# Exercise details:
Return all lines in the material below that contain "hexagon".

# Task data:
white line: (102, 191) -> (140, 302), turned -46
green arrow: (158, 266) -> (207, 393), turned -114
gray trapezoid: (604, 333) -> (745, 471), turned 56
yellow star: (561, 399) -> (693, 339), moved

--

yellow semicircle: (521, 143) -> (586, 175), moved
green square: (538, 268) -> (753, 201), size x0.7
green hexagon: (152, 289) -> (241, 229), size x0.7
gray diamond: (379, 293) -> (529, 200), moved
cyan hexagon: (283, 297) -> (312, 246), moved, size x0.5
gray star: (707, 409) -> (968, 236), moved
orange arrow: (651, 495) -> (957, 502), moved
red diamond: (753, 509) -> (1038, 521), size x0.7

# Task response:
green hexagon: (152, 289) -> (241, 229), size x0.7
cyan hexagon: (283, 297) -> (312, 246), moved, size x0.5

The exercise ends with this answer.